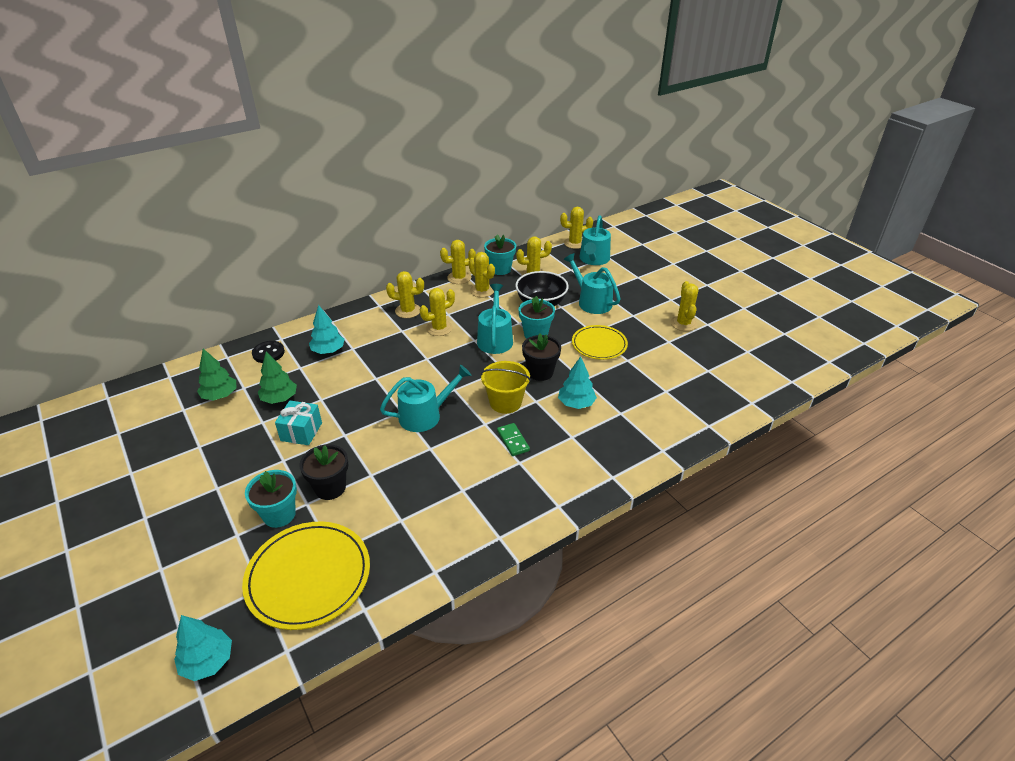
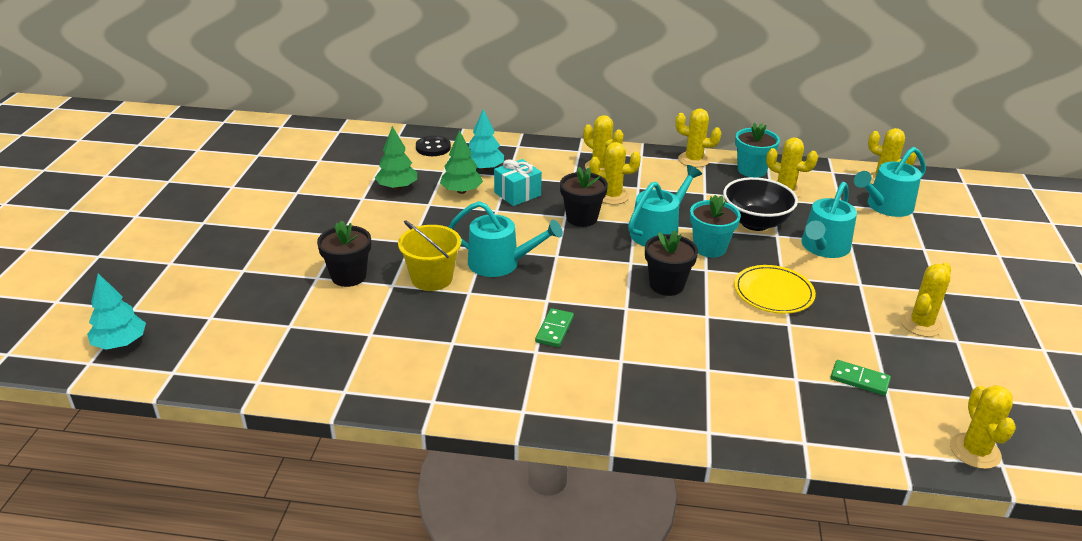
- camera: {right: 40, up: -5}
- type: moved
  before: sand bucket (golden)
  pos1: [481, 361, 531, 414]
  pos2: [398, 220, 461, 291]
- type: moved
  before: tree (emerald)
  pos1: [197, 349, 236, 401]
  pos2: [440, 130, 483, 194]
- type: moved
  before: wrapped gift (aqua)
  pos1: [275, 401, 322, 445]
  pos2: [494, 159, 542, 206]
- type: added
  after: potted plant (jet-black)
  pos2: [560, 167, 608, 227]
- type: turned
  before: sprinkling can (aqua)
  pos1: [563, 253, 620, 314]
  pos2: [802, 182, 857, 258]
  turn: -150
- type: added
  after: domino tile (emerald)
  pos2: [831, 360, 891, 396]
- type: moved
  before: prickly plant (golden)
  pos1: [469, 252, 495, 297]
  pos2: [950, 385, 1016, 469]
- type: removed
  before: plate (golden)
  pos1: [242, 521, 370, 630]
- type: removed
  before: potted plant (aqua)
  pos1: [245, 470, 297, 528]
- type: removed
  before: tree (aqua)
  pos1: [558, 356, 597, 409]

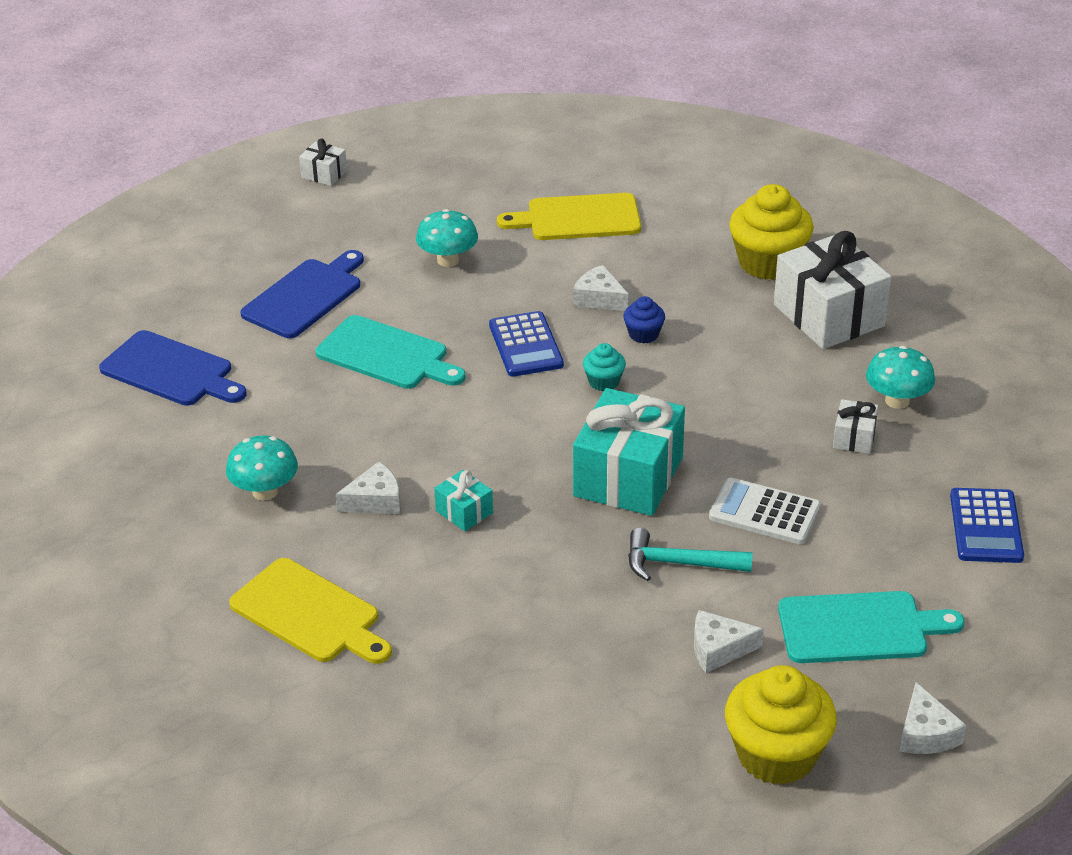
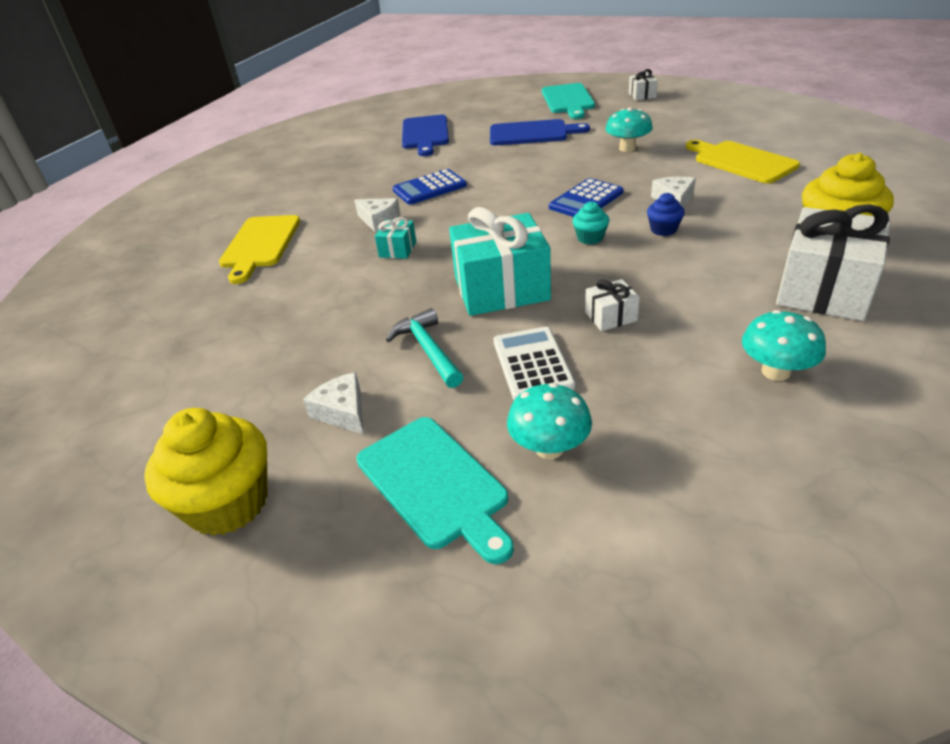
- camera: {right: 60, up: 0}
- type: moved
  before: pocket calculator (blue)
  pos1: [950, 488, 1024, 563]
  pos2: [392, 169, 467, 205]
- type: moved
  before: toadstool (aqua)
  pos1: [226, 436, 298, 500]
  pos2: [507, 383, 592, 459]
- type: moved
  before: cutting board (aqua)
  pos1: [316, 315, 466, 389]
  pos2: [542, 83, 595, 119]
- type: moved
  before: wrapped gift (white)
  pos1: [833, 399, 878, 454]
  pos2: [585, 279, 640, 331]
- type: removed
  before: cheese (white)
  pos1: [900, 682, 967, 754]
__________
What the task requires. Out of the data above, set down the lines from the one with "before: wrapped gift (aqua)" to the one with "before: potted plant (aqua)", both included, exactly as written and with no additions.

Task output.
  before: wrapped gift (aqua)
  pos1: [275, 401, 322, 445]
  pos2: [494, 159, 542, 206]
- type: added
  after: potted plant (jet-black)
  pos2: [560, 167, 608, 227]
- type: turned
  before: sprinkling can (aqua)
  pos1: [563, 253, 620, 314]
  pos2: [802, 182, 857, 258]
  turn: -150
- type: added
  after: domino tile (emerald)
  pos2: [831, 360, 891, 396]
- type: moved
  before: prickly plant (golden)
  pos1: [469, 252, 495, 297]
  pos2: [950, 385, 1016, 469]
- type: removed
  before: plate (golden)
  pos1: [242, 521, 370, 630]
- type: removed
  before: potted plant (aqua)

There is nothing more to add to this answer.